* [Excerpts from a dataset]
- - -

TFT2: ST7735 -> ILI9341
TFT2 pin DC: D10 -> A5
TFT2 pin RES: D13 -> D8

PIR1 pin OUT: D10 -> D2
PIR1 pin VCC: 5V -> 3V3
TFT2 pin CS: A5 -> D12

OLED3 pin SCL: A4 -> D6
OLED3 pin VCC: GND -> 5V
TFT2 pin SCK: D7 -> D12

- - -

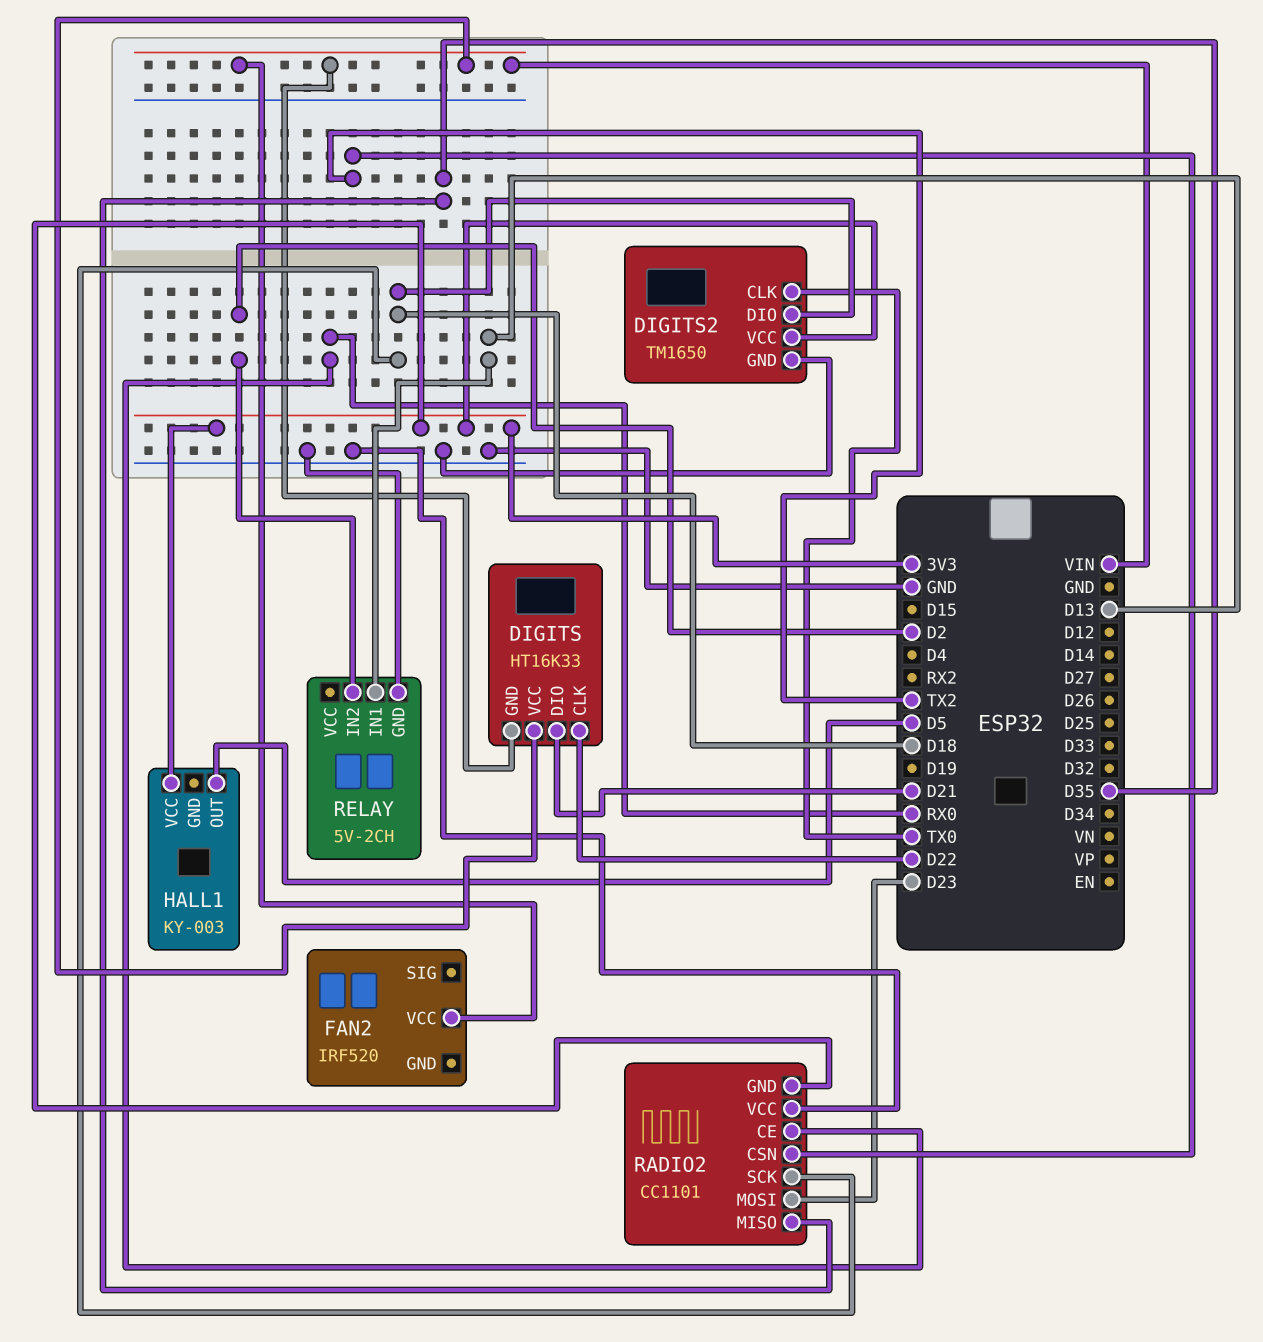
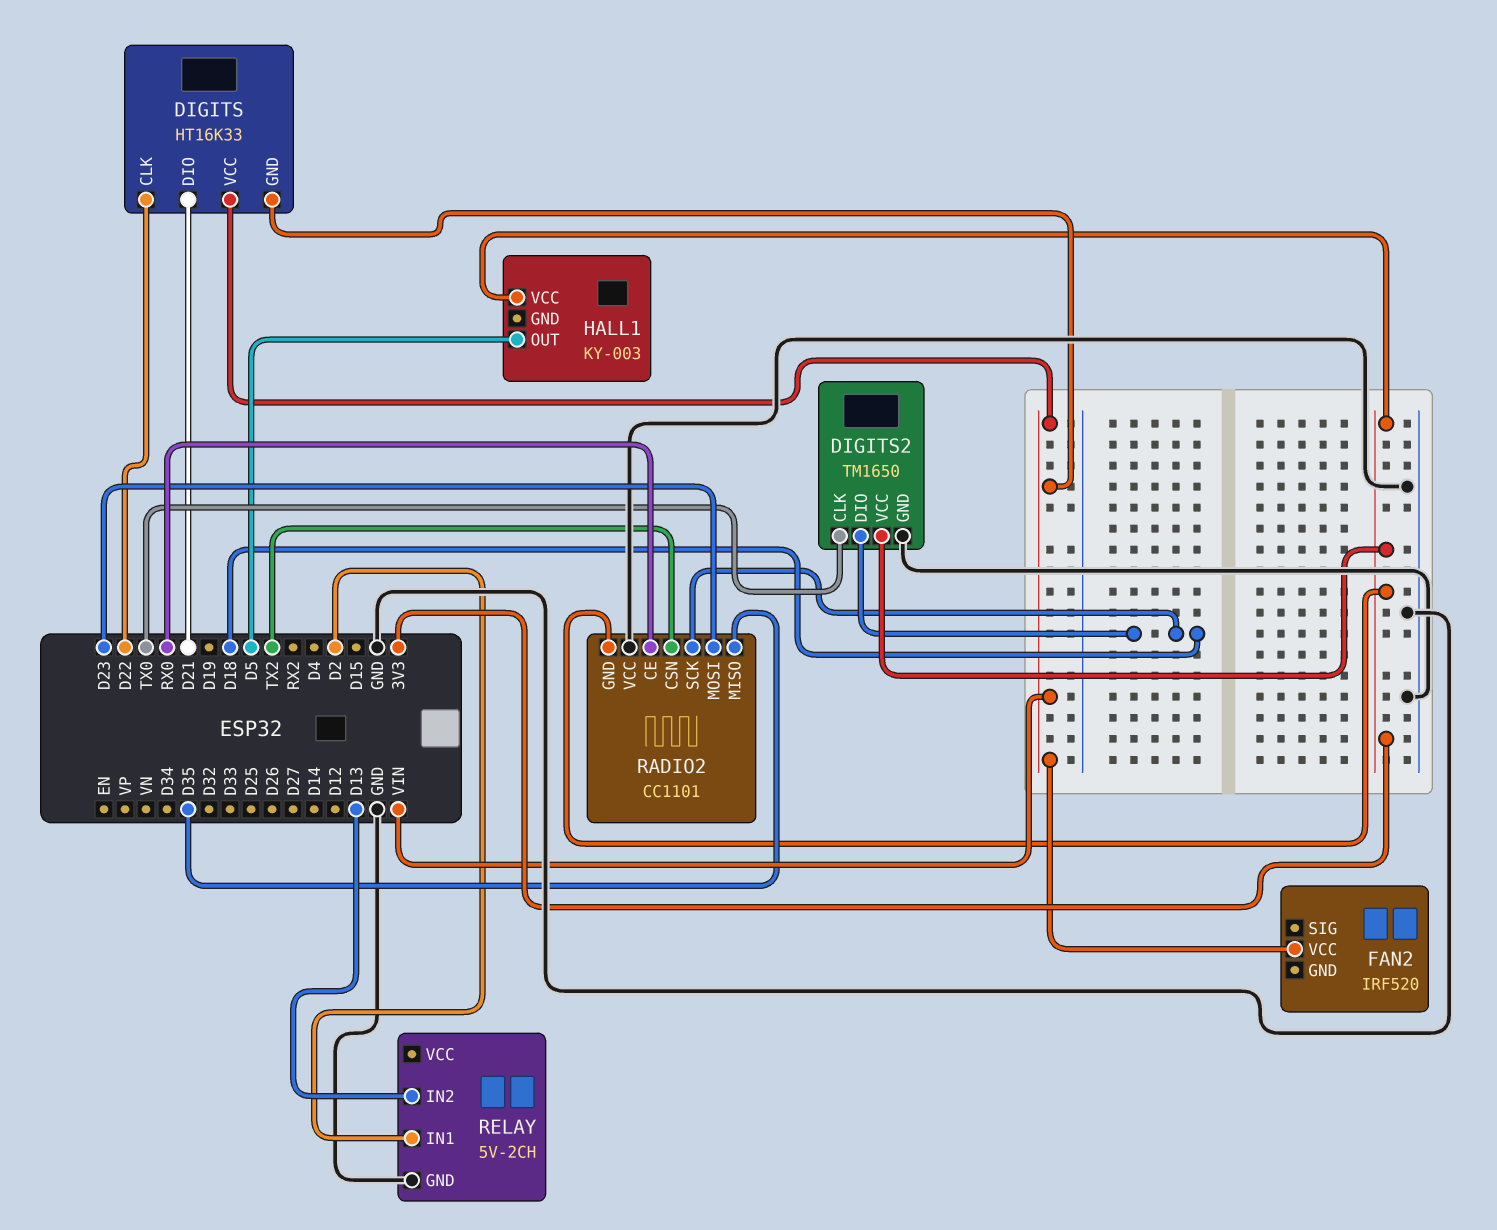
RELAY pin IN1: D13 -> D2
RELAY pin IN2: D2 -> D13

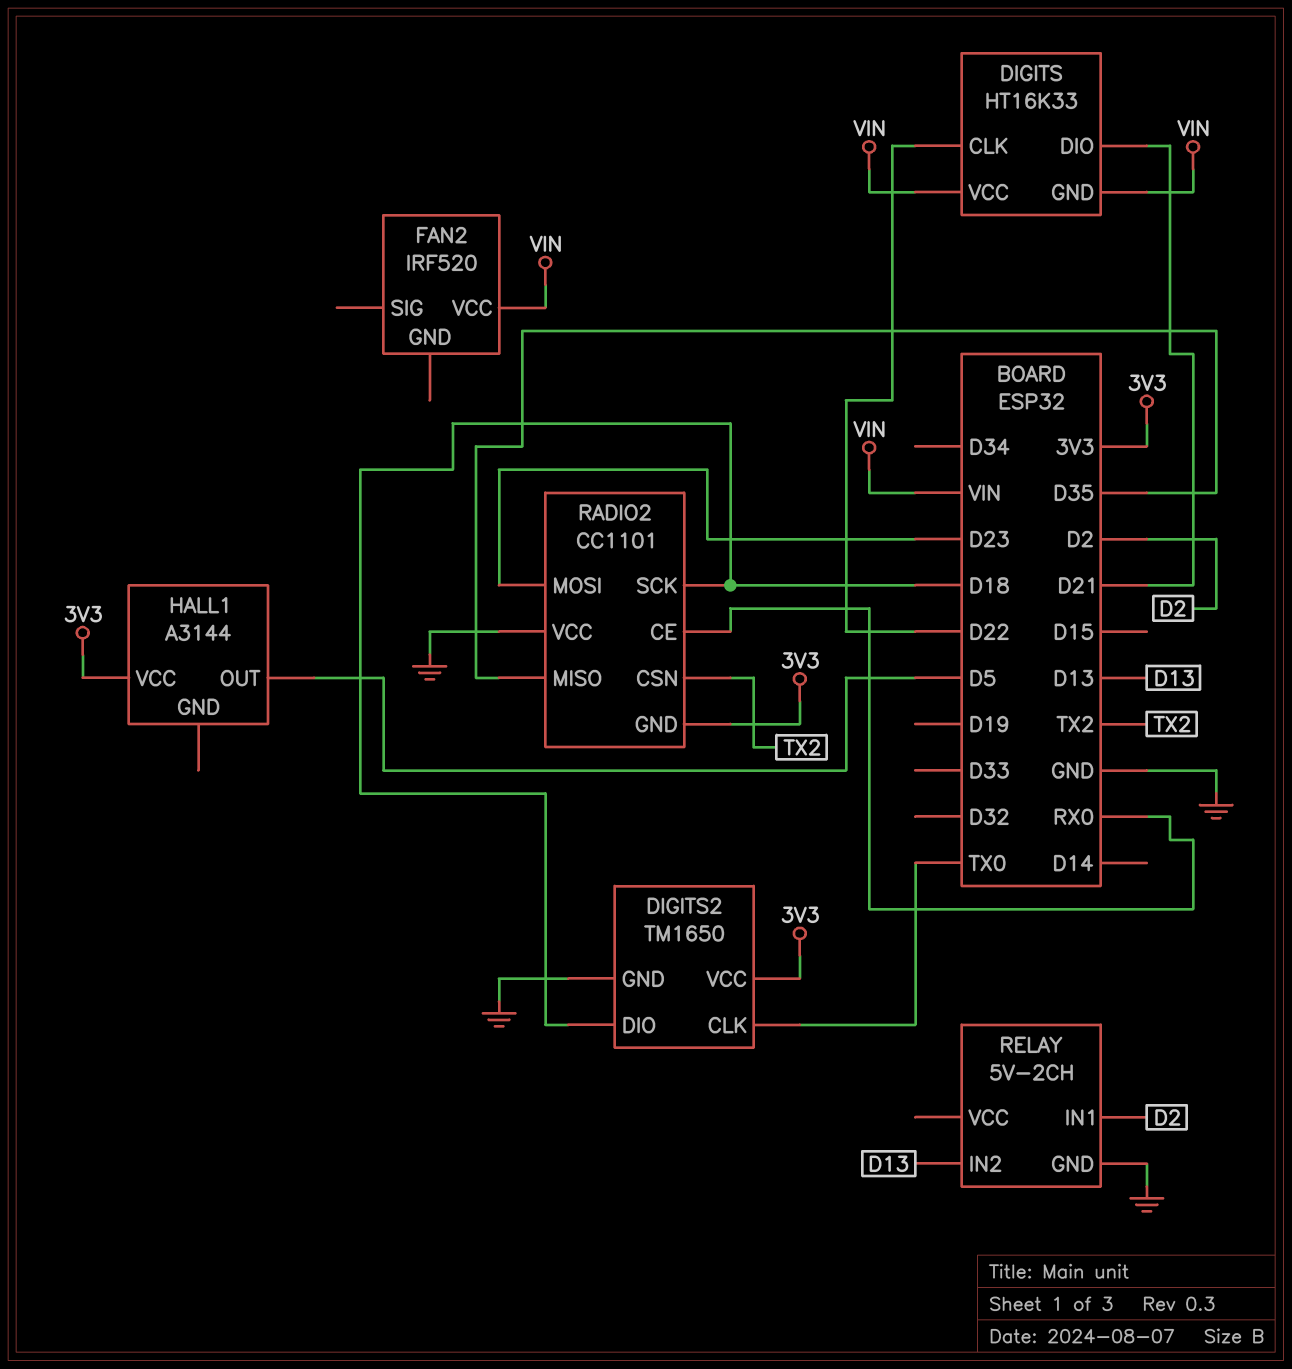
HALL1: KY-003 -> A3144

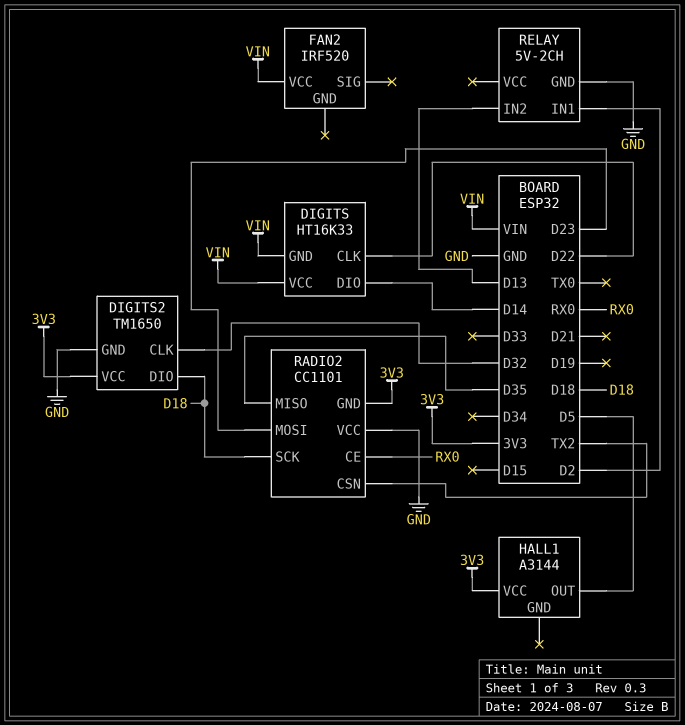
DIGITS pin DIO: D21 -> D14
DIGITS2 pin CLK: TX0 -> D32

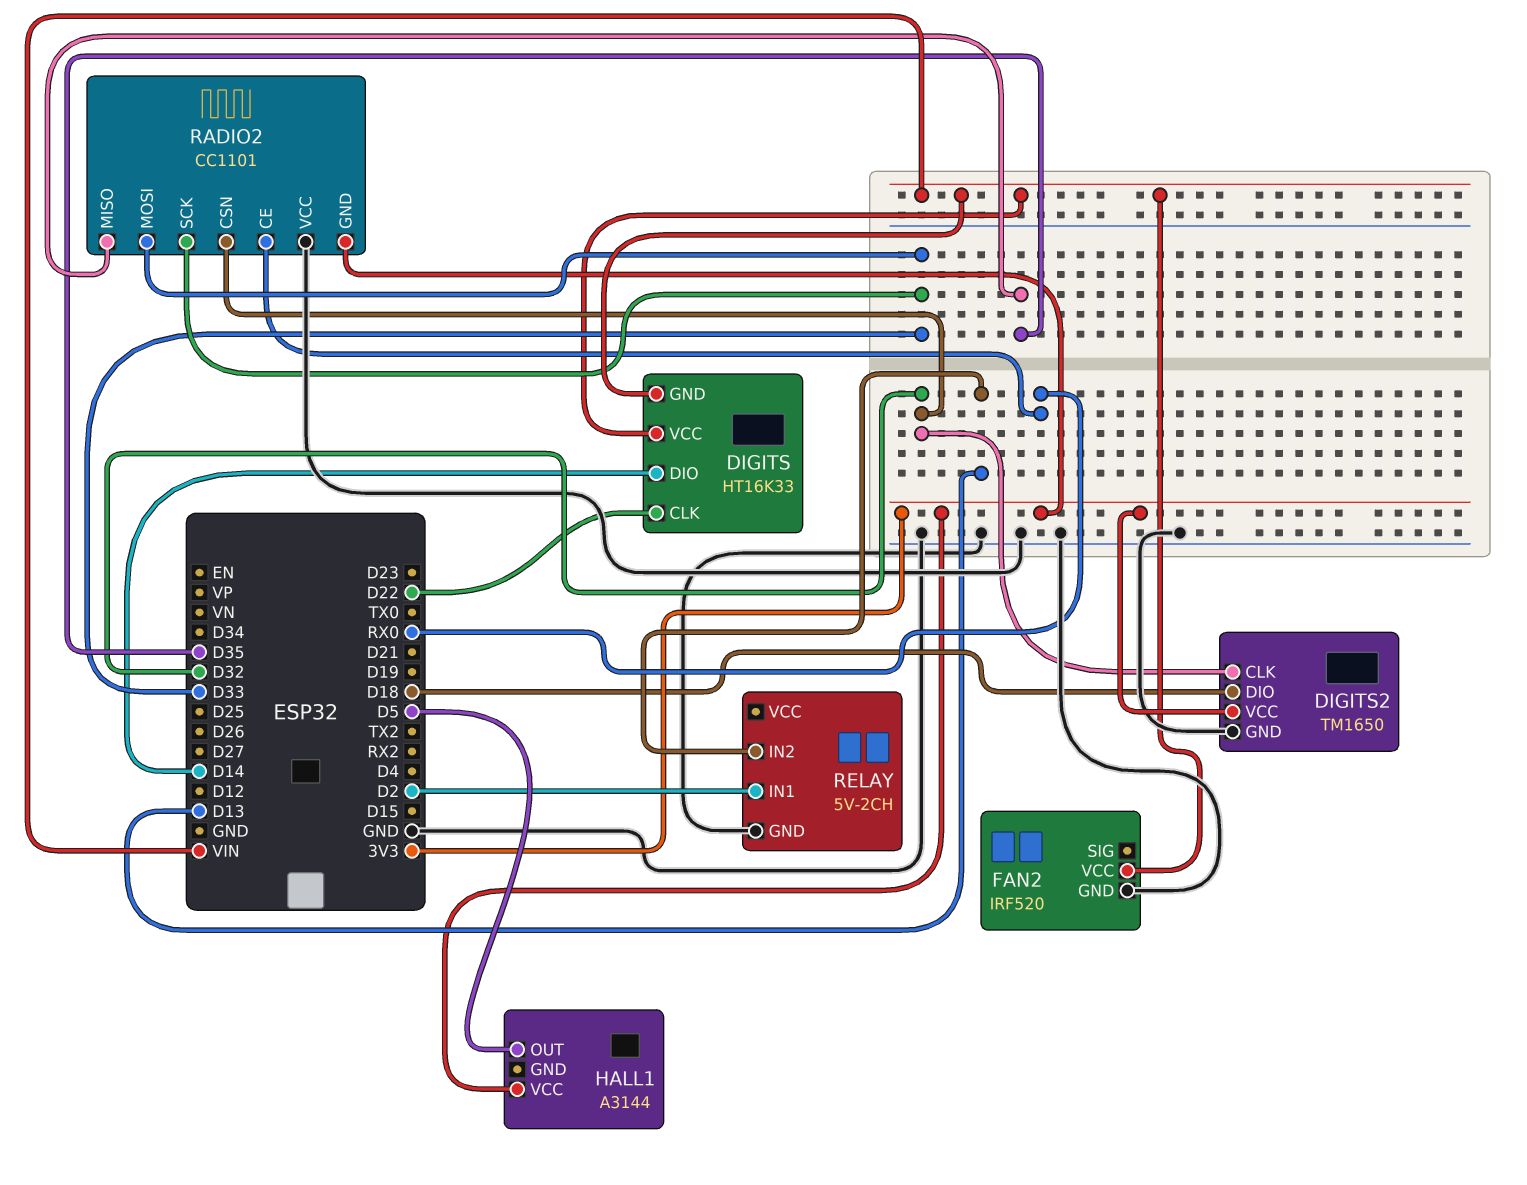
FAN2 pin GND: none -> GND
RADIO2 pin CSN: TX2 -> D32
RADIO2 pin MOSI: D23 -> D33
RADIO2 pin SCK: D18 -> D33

- - -

* [EXERCISE REQUIREMENTS] Filter the entries above and keep only the lines with the word "RELAY".

* [EXERCISE OUTPUT]
RELAY pin IN1: D13 -> D2
RELAY pin IN2: D2 -> D13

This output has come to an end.